(RECORD SET Opens)

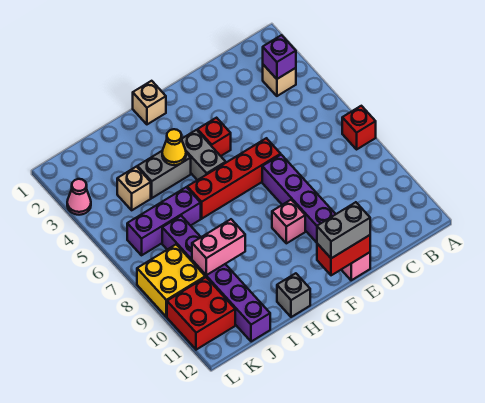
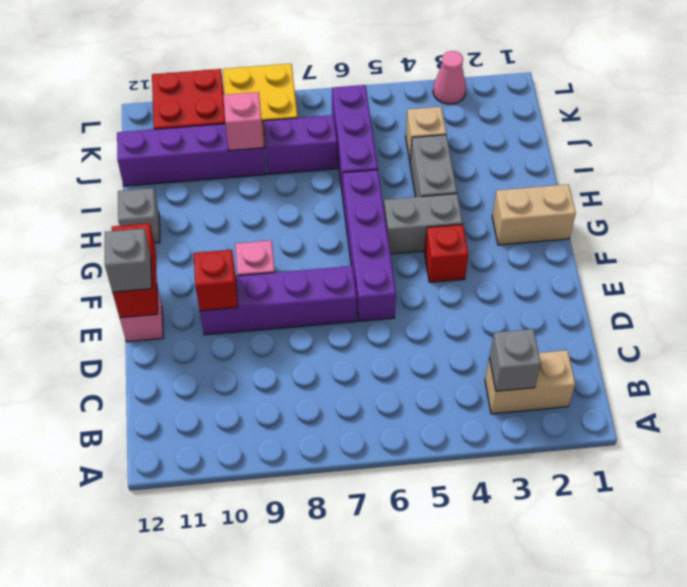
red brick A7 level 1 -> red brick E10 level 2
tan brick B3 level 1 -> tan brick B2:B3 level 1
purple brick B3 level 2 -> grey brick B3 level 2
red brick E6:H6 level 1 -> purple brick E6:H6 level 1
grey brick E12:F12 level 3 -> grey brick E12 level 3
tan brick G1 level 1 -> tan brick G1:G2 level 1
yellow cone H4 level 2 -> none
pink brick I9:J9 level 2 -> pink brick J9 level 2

(RECORD SET Closes)
(RECORD SET Opens)

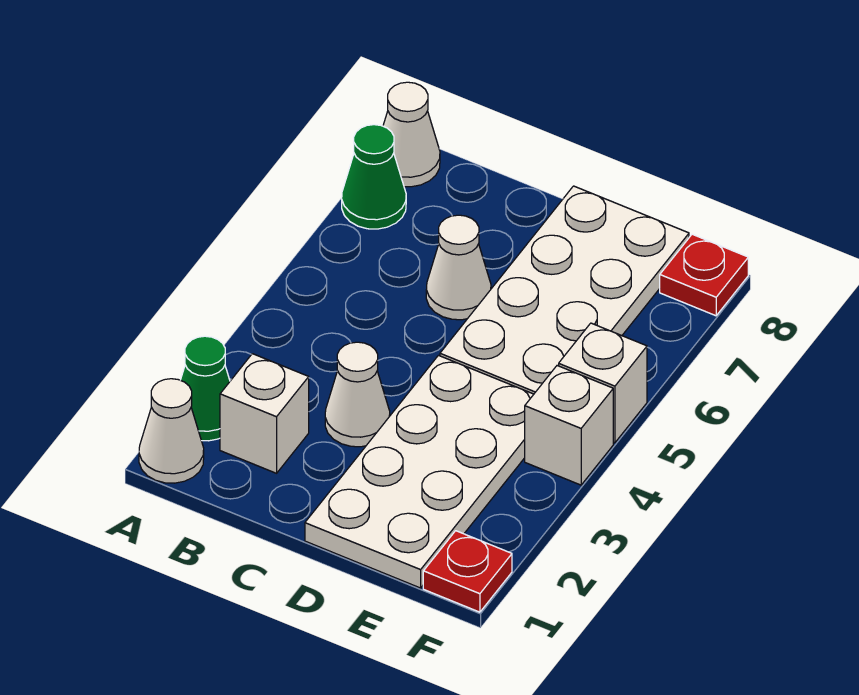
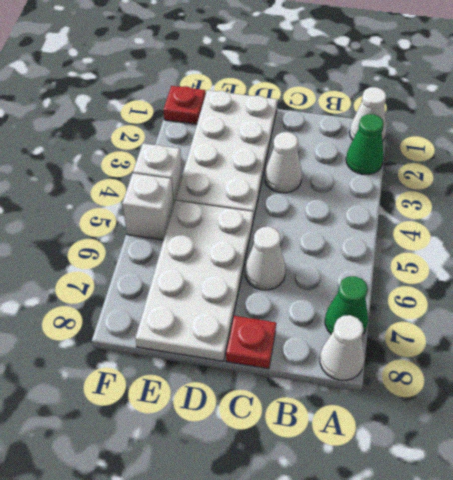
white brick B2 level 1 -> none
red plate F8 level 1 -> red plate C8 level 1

(RECORD SET Closes)

> [AIM OF THE TASK]: Look above for the line with "red brick A7 level 1 -> red brick E10 level 2" and the line with "pink brick I9:J9". Retype those two lines and every line between them exactly, adding nothing.

> [TASK ANSWER]:
red brick A7 level 1 -> red brick E10 level 2
tan brick B3 level 1 -> tan brick B2:B3 level 1
purple brick B3 level 2 -> grey brick B3 level 2
red brick E6:H6 level 1 -> purple brick E6:H6 level 1
grey brick E12:F12 level 3 -> grey brick E12 level 3
tan brick G1 level 1 -> tan brick G1:G2 level 1
yellow cone H4 level 2 -> none
pink brick I9:J9 level 2 -> pink brick J9 level 2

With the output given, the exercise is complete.